GIVEN MATERIAL:
=== Begin Enclosure ===

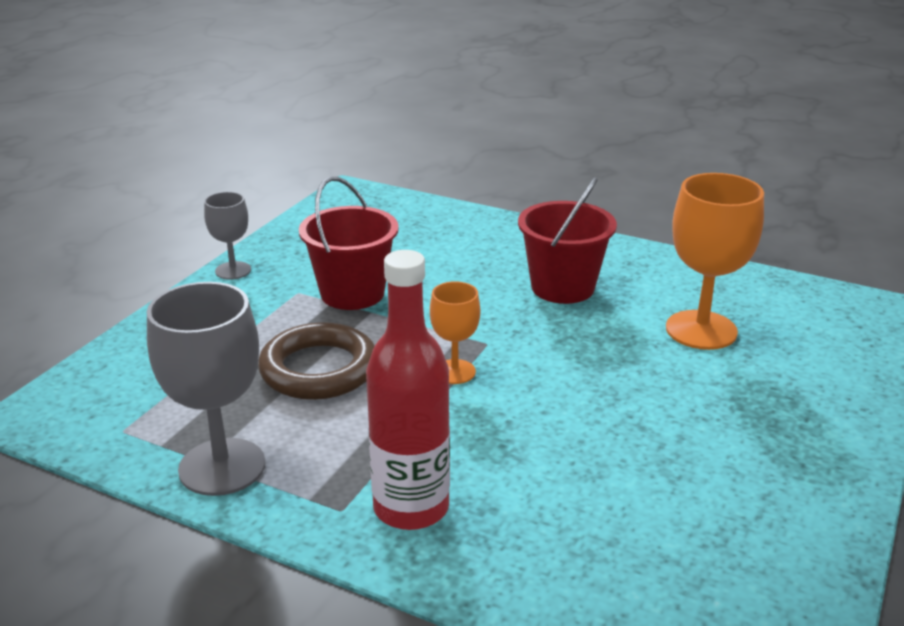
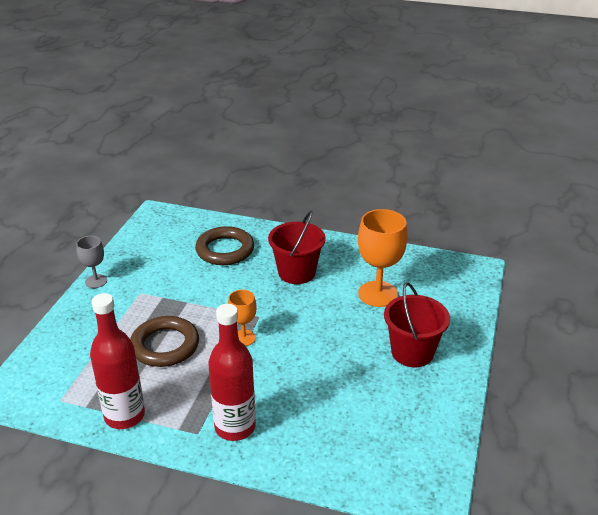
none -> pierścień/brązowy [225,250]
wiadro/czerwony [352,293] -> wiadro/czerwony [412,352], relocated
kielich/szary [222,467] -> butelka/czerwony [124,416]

=== End Enclosure ===

WORK TO BE COMPLETED:
Return the material verbatim; the images are not to appear in the copy.

ANSWER FOR THE TASK:
none -> pierścień/brązowy [225,250]
wiadro/czerwony [352,293] -> wiadro/czerwony [412,352], relocated
kielich/szary [222,467] -> butelka/czerwony [124,416]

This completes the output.